-- EXERCISE DESCRIPTION --
Quote all of the data that follows exactly as written, skipping the images.

═══ DATA EXCERPTS ═══

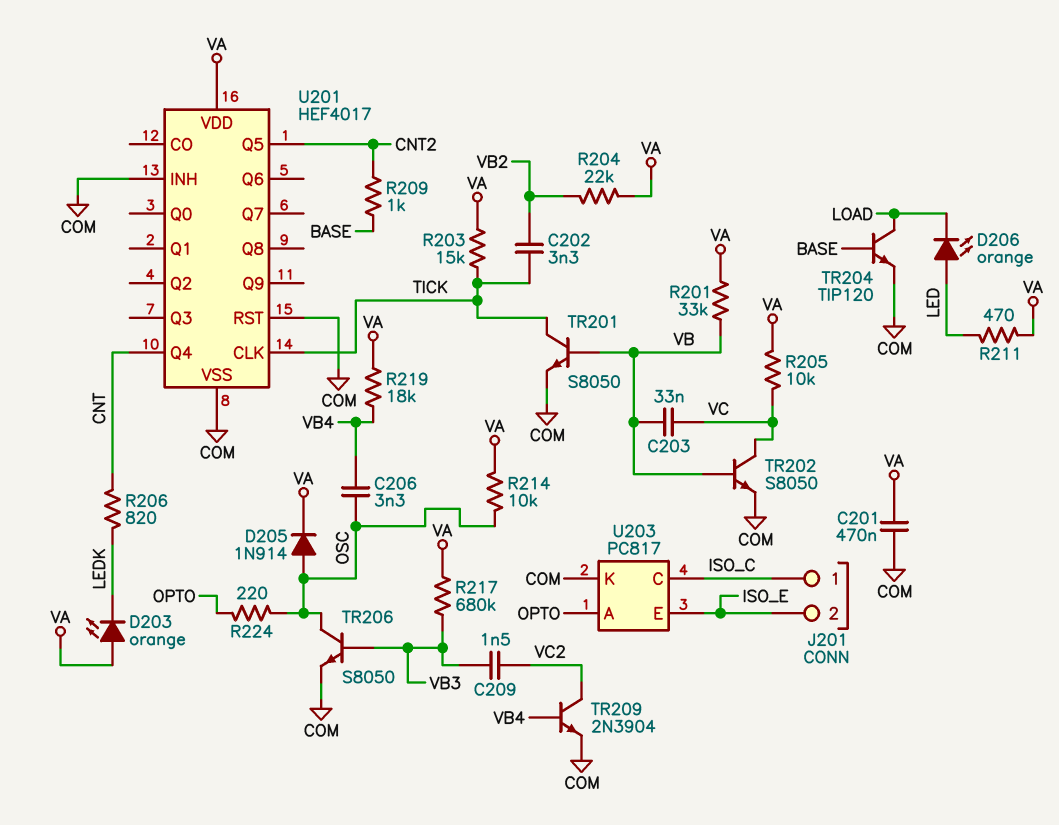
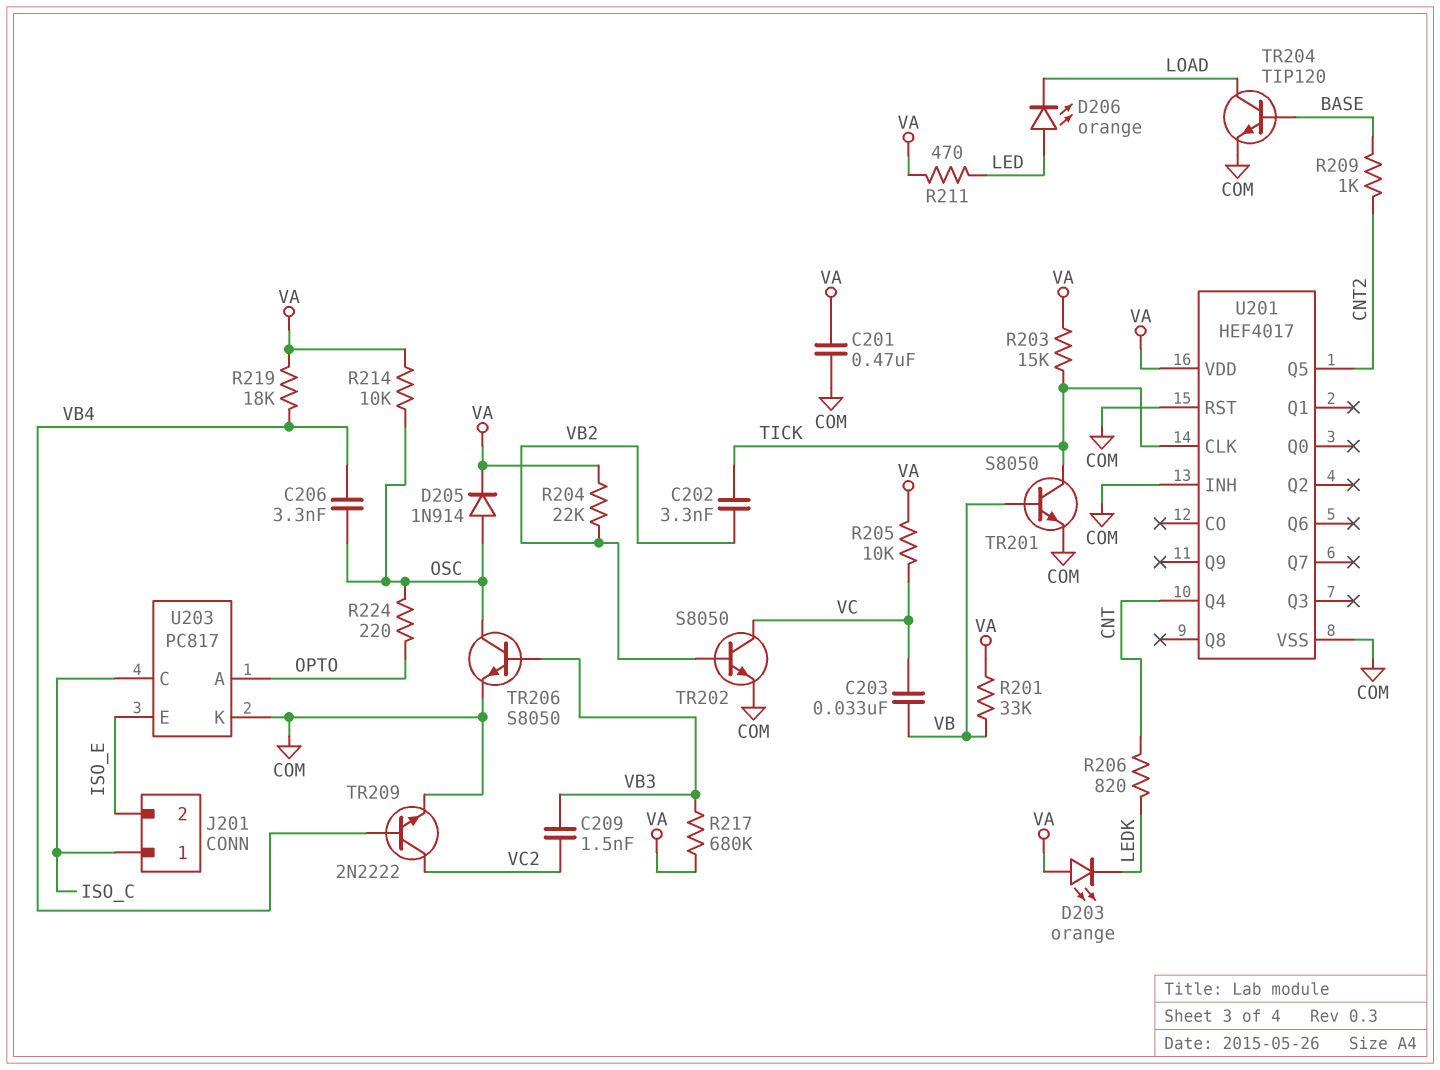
TR202: NPN S8050 (B VB, C VC, E COM) -> NPN S8050 (B VB2, C VC, E COM)
TR209: NPN 2N3904 (B VB4, C VC2, E COM) -> NPN 2N2222 (B VB4, C VC2, E COM)

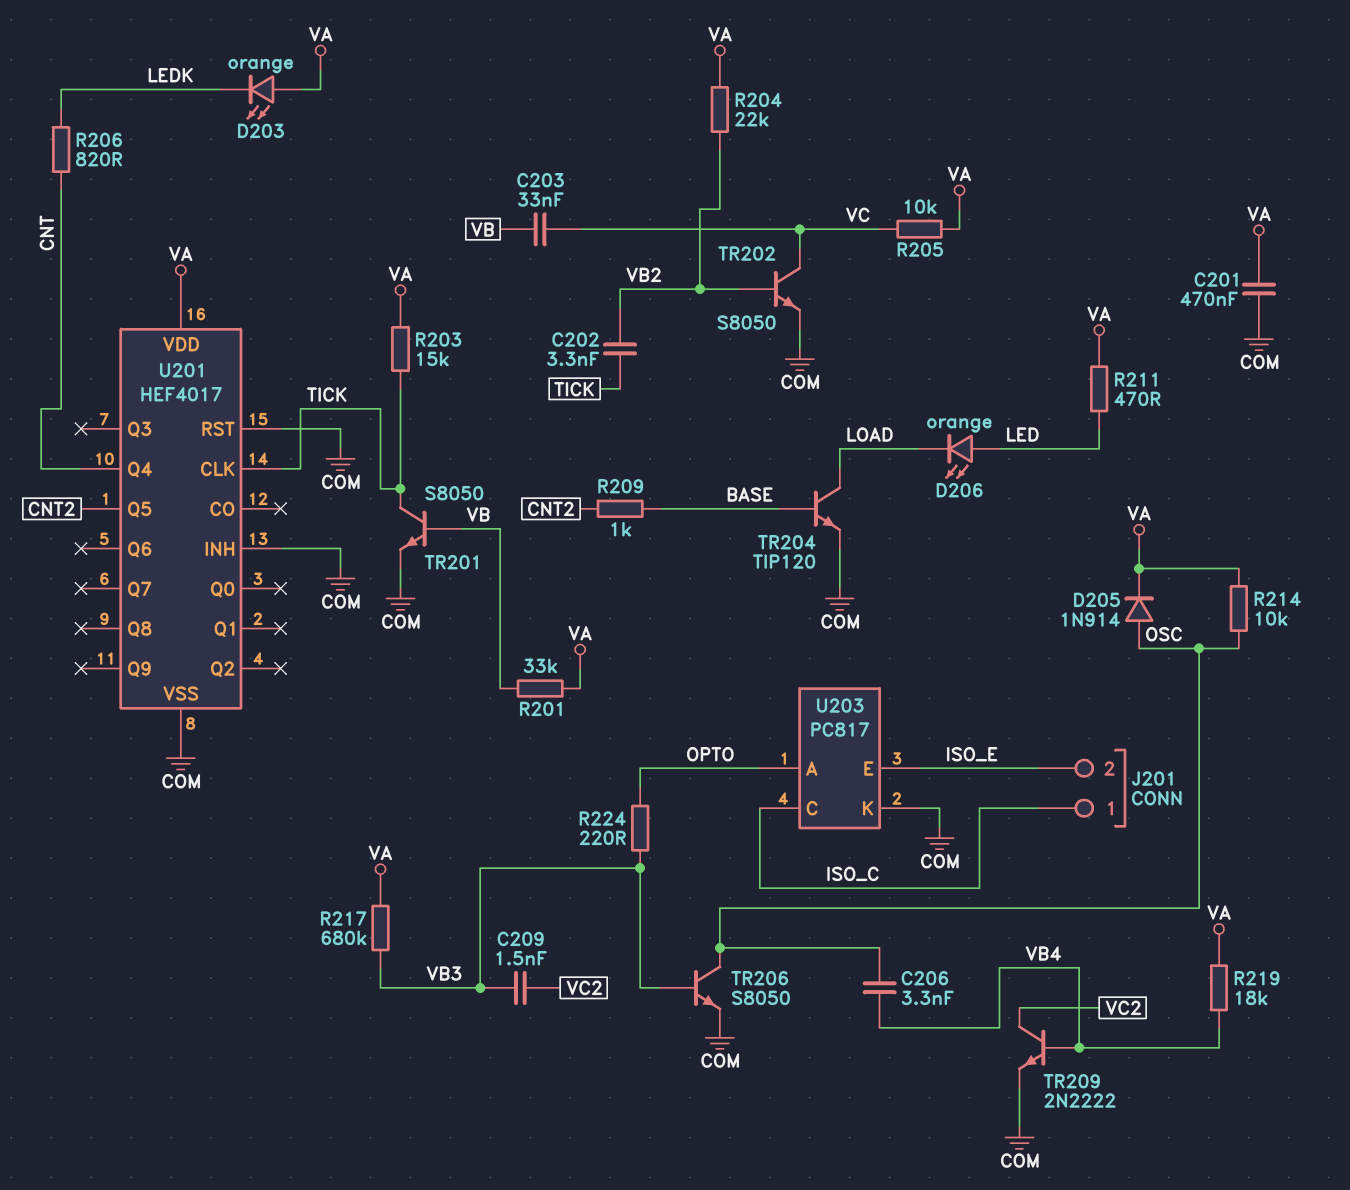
R224: 220 (OPTO, OSC) -> 220 (OPTO, VB3)

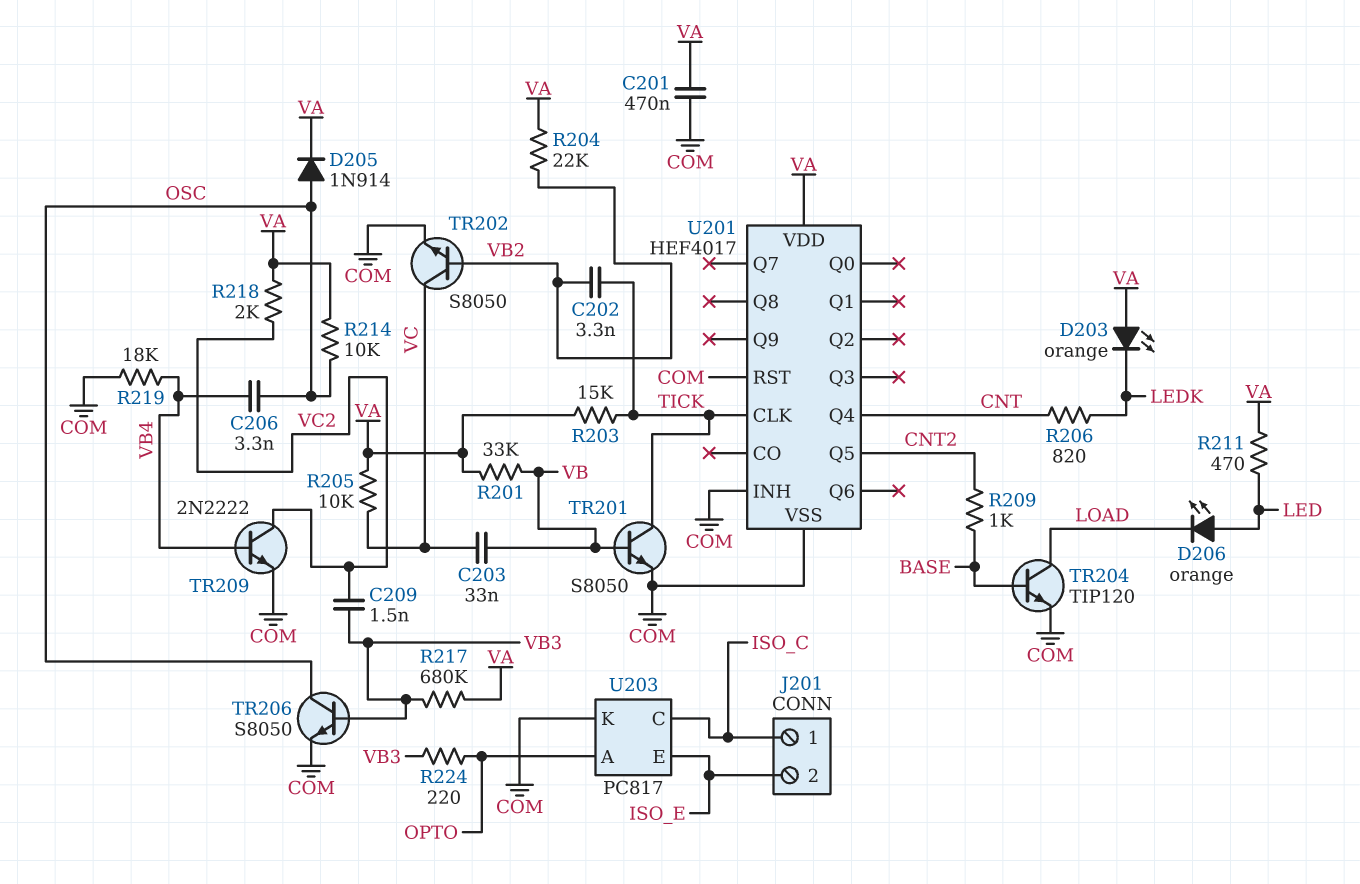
R218: none -> 2k (VA, VC2)
R219: 18k (VA, VB4) -> 18k (COM, VB4)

═══

-- TASK OUTPUT --
TR202: NPN S8050 (B VB, C VC, E COM) -> NPN S8050 (B VB2, C VC, E COM)
TR209: NPN 2N3904 (B VB4, C VC2, E COM) -> NPN 2N2222 (B VB4, C VC2, E COM)

R224: 220 (OPTO, OSC) -> 220 (OPTO, VB3)

R218: none -> 2k (VA, VC2)
R219: 18k (VA, VB4) -> 18k (COM, VB4)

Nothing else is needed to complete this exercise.